DESCRIPTION OF THE TASK
Exact repetition, please: start with the line where "Ball [gelb] 836" appears and stop after the final line of the records.

INFORMATION GIVEN
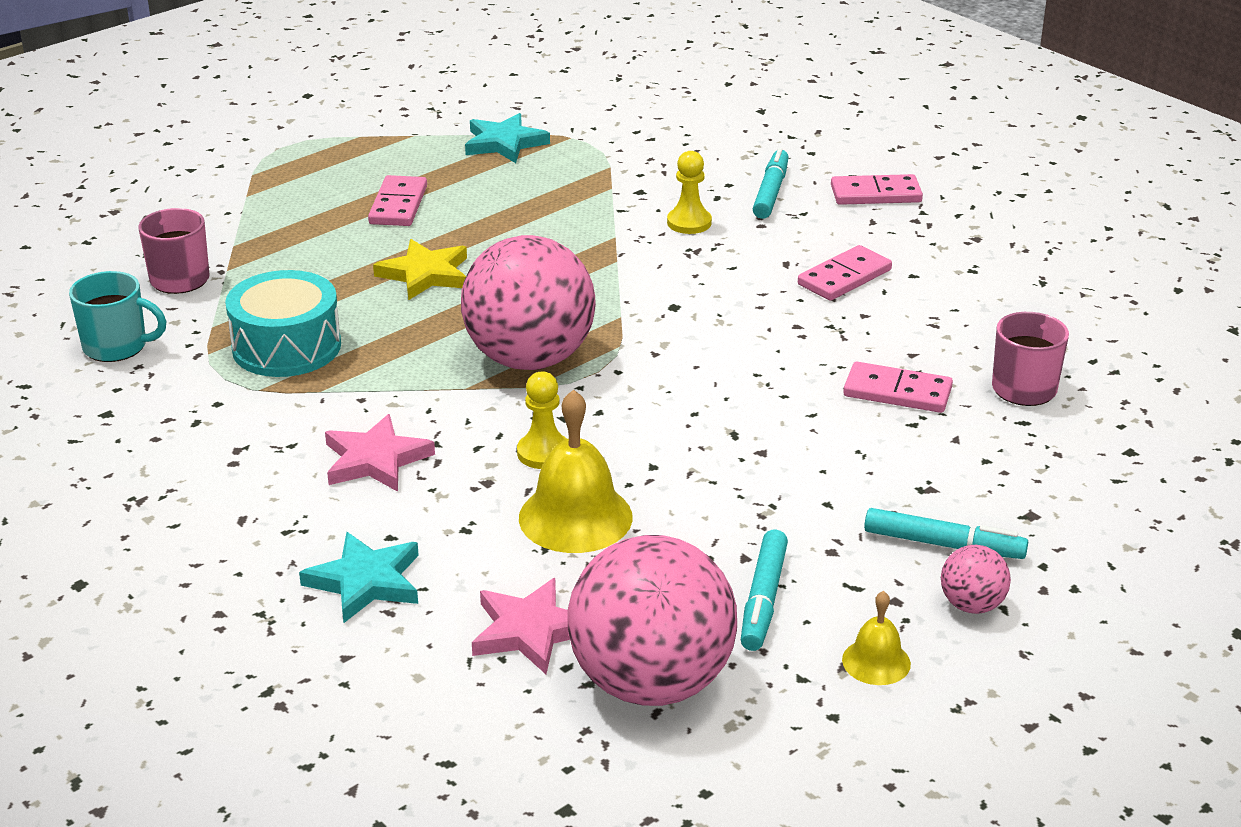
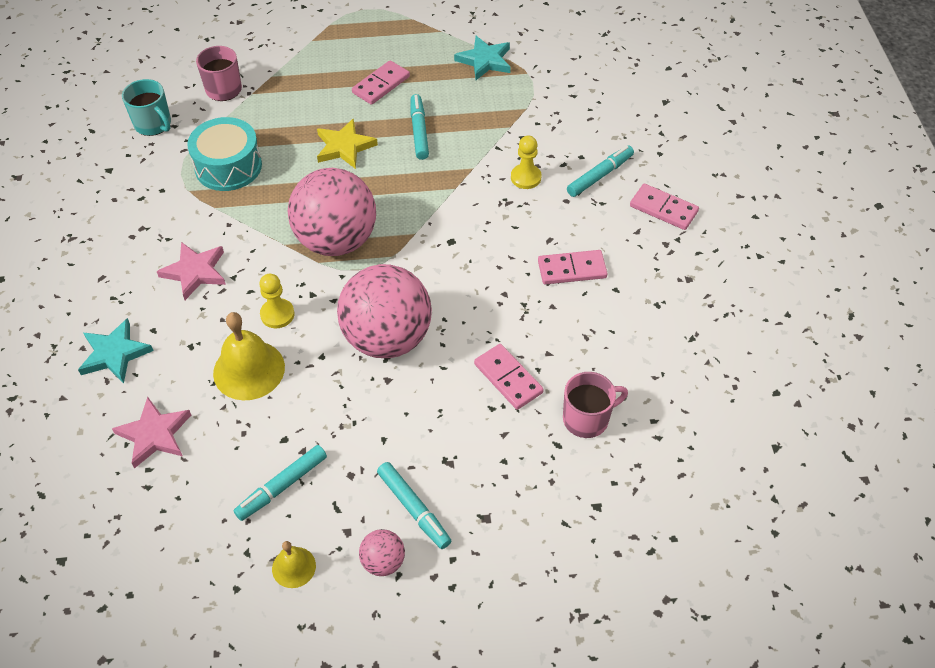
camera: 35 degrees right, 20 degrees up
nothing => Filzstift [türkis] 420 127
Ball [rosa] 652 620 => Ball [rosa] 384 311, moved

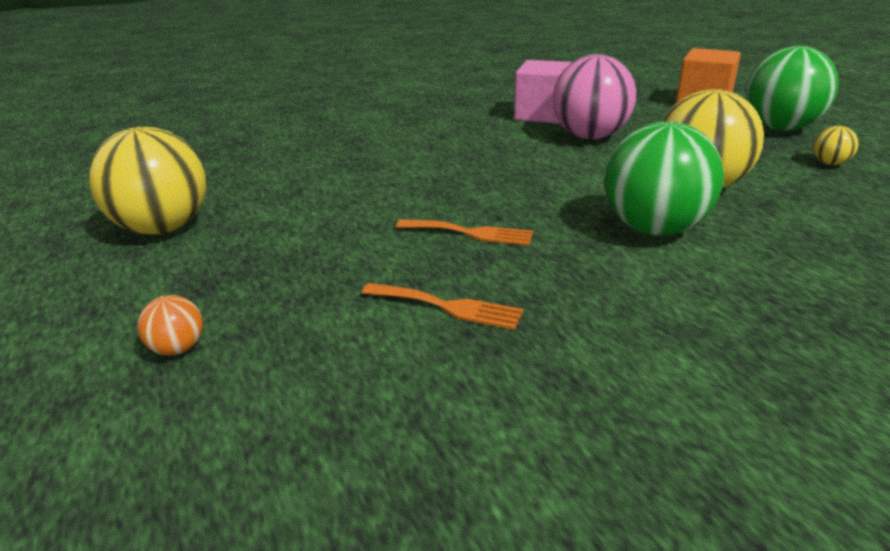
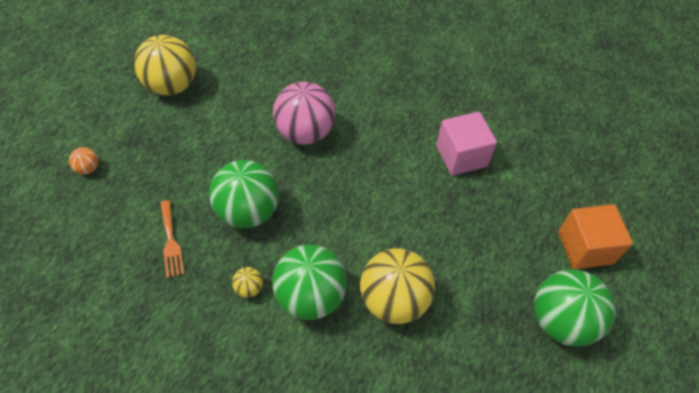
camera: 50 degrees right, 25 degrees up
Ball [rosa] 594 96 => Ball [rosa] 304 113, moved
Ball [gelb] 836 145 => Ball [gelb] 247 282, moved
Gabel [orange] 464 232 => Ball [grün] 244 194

RESPONSE TO THIS TASK
Ball [gelb] 836 145 => Ball [gelb] 247 282, moved
Gabel [orange] 464 232 => Ball [grün] 244 194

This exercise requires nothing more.